Ordered vertex lists
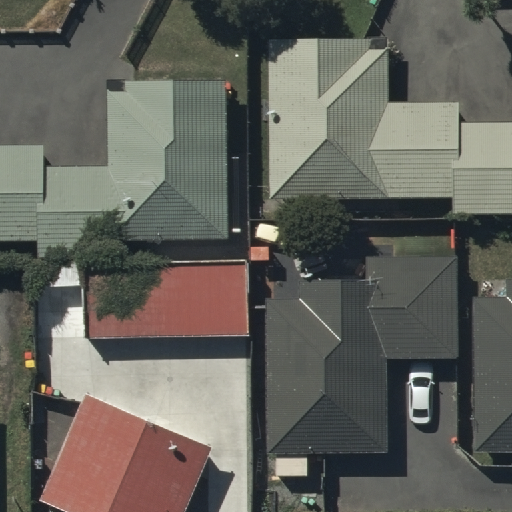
[(368,38),(267,40),(270,198),(450,194),(451,214),(511,212),(511,122),(460,124),(459,101),(388,102),(387,48),(368,49),(368,38)]
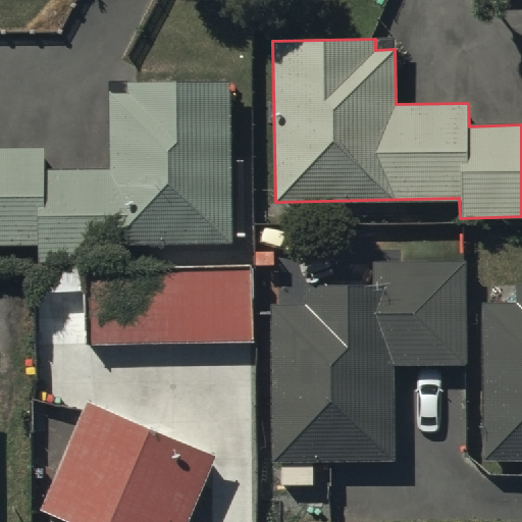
[(0,240),(45,239),(45,255),(126,254),(126,241),(232,239),(230,83),(127,85),(127,91),(108,92),(109,164),(47,165),(47,143),(0,143),(0,240)]
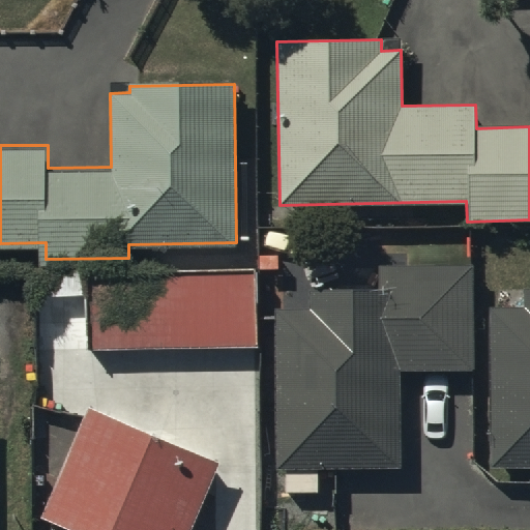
[(398,310),(284,310),(285,457),(412,457),(411,375),(477,375),(477,271),(398,272),(398,310)]
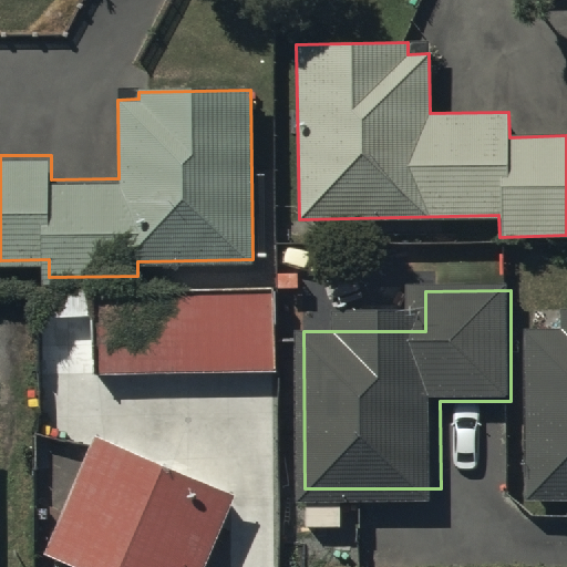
[(278,374),(276,292),(95,296),(96,378),(278,374)]
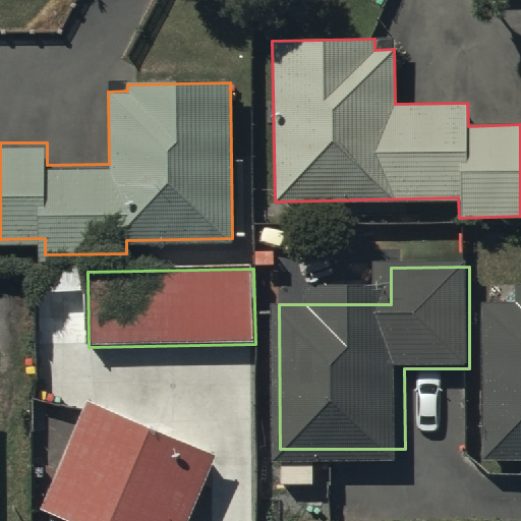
[(520,301),(481,301),(482,447),(520,446),(520,301)]
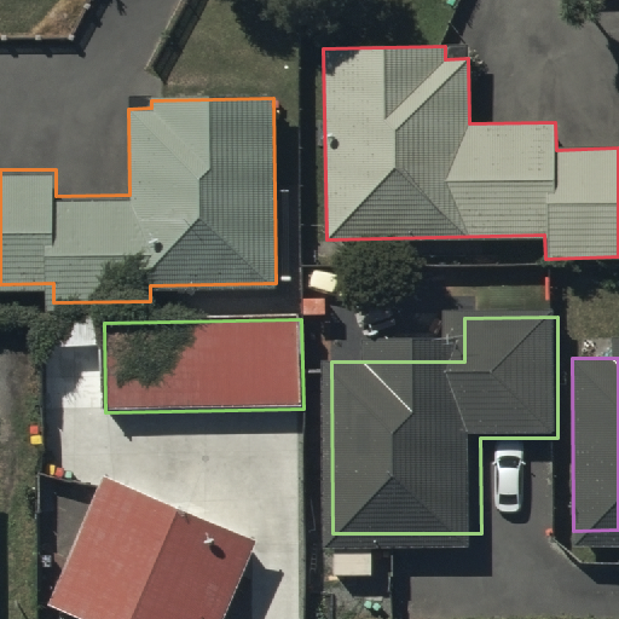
[(225,618),(258,539),(104,479),(56,599),(102,617),(106,618),(225,618)]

= WORK TO COMPLETE =
Strip out the images, then output the records above word for word.

= RESPONSE AREA =
[(368,38),(267,40),(270,198),(450,194),(451,214),(511,212),(511,122),(460,124),(459,101),(388,102),(387,48),(368,49),(368,38)]
[(0,240),(45,239),(45,255),(126,254),(126,241),(232,239),(230,83),(127,85),(127,91),(108,92),(109,164),(47,165),(47,143),(0,143),(0,240)]
[(398,310),(284,310),(285,457),(412,457),(411,375),(477,375),(477,271),(398,272),(398,310)]
[(278,374),(276,292),(95,296),(96,378),(278,374)]
[(520,301),(481,301),(482,447),(520,446),(520,301)]
[(225,618),(258,539),(104,479),(56,599),(102,617),(106,618),(225,618)]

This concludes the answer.